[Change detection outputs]
BEGIN

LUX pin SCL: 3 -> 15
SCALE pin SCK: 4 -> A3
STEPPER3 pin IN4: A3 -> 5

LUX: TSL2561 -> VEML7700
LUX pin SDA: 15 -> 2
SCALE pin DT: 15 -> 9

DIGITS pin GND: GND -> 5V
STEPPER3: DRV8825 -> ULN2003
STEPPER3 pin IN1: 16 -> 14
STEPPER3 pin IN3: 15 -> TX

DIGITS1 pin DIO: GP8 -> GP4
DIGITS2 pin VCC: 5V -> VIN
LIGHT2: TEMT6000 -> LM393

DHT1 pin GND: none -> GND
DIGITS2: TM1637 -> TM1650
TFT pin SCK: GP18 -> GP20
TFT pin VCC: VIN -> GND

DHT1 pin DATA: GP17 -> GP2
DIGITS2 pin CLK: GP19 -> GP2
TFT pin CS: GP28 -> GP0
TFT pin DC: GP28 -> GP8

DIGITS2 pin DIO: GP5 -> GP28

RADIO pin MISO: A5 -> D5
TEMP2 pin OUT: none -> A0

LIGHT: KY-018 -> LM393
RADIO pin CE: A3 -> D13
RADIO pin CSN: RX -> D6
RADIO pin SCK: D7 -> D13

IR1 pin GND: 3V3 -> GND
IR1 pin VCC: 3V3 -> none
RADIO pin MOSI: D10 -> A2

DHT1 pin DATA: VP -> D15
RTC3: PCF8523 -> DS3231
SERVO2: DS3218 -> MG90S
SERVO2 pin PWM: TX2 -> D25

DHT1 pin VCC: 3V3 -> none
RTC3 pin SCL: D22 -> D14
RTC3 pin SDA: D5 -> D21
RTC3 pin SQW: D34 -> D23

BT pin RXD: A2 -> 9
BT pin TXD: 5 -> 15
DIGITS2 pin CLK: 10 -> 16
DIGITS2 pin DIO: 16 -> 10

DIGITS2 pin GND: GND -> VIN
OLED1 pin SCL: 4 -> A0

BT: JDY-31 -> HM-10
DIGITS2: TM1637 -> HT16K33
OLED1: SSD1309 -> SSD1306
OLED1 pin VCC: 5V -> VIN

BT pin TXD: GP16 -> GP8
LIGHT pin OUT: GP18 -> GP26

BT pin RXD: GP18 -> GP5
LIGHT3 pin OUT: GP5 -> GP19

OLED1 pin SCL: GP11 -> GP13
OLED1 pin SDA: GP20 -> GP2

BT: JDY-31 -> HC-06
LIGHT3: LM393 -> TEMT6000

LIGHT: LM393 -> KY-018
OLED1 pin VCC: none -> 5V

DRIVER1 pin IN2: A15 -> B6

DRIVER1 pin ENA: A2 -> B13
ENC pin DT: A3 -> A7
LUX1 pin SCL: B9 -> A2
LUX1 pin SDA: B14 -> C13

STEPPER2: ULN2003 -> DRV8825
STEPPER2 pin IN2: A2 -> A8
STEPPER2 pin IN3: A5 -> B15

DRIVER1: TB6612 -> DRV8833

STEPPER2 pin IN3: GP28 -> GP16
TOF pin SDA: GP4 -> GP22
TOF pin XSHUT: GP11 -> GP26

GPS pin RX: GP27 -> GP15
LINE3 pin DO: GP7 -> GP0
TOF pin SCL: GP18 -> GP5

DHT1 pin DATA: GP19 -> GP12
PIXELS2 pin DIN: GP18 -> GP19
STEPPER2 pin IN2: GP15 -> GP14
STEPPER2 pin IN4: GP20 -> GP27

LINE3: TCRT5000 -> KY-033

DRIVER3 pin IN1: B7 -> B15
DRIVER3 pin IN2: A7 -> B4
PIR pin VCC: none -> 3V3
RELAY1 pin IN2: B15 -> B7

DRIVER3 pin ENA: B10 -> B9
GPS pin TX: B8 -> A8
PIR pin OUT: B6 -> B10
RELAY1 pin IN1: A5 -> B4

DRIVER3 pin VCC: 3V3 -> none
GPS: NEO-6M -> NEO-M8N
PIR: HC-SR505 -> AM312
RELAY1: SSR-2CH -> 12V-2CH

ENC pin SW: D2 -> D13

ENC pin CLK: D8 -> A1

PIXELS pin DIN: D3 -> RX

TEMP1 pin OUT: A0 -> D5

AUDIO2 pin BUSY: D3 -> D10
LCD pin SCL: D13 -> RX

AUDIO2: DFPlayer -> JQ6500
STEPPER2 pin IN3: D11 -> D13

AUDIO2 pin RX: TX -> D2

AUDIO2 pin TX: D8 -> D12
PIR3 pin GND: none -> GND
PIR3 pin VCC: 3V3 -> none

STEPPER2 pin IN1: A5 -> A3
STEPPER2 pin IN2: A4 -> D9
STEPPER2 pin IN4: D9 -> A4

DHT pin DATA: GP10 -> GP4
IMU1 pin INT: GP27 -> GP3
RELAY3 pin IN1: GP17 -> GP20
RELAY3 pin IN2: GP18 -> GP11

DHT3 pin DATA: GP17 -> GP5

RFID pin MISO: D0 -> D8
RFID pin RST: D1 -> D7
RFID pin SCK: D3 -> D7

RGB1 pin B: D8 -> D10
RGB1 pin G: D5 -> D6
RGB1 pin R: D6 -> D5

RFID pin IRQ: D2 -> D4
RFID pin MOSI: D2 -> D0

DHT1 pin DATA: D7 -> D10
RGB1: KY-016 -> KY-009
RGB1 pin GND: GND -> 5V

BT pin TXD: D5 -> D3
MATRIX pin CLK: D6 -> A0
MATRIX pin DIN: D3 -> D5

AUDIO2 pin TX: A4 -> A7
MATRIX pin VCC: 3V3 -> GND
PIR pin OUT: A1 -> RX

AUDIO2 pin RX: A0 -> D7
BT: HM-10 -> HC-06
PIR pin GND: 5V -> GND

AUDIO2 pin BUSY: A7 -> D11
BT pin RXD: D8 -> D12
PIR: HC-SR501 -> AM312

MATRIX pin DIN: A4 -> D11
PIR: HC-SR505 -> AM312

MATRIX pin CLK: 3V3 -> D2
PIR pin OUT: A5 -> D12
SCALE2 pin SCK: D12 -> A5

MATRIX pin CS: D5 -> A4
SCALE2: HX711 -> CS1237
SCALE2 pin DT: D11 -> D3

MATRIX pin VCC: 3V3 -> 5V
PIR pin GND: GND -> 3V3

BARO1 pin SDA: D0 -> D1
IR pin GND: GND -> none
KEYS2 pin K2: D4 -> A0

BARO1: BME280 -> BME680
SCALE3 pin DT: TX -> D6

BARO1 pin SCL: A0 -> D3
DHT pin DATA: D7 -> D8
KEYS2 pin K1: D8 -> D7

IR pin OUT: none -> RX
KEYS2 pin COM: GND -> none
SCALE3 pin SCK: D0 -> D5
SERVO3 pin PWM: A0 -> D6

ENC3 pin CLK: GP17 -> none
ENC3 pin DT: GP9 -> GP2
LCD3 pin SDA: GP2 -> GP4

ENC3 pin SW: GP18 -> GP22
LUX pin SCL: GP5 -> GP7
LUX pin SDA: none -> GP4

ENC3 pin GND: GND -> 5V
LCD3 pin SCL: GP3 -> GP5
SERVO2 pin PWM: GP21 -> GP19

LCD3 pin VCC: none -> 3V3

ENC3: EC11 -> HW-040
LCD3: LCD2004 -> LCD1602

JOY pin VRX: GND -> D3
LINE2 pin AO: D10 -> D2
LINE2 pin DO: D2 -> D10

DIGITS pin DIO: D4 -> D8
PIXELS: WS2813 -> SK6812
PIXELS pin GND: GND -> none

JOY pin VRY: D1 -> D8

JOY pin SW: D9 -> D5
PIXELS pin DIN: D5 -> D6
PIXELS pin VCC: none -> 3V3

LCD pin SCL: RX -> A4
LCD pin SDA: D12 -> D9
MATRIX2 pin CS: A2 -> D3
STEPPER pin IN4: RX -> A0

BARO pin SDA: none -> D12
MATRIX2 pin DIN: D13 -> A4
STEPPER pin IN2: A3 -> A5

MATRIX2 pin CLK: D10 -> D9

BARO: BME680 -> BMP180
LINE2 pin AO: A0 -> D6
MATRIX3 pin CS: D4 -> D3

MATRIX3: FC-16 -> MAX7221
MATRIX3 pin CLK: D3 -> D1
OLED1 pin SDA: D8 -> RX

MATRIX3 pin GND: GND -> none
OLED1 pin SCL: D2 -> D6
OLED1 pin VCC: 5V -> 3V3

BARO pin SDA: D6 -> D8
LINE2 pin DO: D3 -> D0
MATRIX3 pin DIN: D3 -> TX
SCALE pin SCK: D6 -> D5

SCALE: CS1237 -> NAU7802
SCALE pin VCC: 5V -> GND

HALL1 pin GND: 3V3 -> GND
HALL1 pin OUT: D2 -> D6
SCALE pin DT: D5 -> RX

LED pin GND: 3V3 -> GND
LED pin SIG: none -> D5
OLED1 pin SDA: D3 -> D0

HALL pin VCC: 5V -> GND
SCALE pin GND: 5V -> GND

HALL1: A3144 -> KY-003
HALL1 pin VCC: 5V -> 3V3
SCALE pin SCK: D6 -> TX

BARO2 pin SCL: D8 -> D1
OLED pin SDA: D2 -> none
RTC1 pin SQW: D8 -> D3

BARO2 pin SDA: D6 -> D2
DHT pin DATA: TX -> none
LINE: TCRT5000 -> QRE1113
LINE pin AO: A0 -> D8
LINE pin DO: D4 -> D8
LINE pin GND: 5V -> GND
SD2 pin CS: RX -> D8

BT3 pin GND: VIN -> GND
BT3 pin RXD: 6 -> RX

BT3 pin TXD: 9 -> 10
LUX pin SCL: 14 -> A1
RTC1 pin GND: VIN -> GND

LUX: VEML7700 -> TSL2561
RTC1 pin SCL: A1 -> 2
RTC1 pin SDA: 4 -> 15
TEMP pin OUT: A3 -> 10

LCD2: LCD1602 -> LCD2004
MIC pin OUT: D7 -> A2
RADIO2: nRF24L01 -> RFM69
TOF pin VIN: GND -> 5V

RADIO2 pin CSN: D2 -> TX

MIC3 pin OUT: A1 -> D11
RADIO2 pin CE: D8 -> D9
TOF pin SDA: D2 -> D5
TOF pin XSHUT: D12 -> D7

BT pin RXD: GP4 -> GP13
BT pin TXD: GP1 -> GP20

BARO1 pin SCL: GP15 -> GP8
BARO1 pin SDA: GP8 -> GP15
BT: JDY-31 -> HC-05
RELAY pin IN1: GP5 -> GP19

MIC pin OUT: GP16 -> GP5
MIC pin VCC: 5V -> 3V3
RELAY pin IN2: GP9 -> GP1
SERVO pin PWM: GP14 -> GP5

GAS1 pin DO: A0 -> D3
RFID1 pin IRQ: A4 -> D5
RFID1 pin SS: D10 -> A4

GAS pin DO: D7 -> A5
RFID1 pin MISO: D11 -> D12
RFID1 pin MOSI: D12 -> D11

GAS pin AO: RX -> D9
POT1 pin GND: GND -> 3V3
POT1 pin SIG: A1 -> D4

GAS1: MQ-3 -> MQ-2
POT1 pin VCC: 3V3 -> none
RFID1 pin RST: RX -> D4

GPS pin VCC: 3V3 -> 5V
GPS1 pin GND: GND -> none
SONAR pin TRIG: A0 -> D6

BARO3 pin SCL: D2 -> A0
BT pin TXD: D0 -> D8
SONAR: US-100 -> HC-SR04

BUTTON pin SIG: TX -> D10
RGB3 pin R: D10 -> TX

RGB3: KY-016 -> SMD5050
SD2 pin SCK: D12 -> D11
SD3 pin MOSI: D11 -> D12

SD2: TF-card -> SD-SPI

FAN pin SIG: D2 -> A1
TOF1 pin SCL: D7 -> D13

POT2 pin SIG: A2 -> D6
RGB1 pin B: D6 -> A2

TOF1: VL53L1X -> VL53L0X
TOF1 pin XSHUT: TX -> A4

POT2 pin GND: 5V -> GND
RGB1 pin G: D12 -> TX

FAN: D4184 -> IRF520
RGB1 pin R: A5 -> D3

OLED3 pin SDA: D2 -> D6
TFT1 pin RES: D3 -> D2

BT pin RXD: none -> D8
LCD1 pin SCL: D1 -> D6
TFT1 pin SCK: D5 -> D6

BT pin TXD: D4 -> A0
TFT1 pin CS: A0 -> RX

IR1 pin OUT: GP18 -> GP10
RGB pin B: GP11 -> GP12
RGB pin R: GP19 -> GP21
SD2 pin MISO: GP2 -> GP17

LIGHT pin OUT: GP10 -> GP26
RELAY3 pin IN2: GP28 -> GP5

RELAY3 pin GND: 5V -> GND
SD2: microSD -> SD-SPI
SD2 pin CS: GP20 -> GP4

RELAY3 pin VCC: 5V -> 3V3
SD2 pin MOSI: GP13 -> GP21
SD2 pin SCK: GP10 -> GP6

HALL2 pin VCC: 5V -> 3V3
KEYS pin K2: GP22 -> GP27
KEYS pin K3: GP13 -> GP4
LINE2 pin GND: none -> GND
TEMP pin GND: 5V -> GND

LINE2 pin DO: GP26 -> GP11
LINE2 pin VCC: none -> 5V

END

When the entries above show the word "XSHUT" in a line, copy that line out.

◆ TASK OUTPUT:
TOF pin XSHUT: GP11 -> GP26
TOF pin XSHUT: D12 -> D7
TOF1 pin XSHUT: TX -> A4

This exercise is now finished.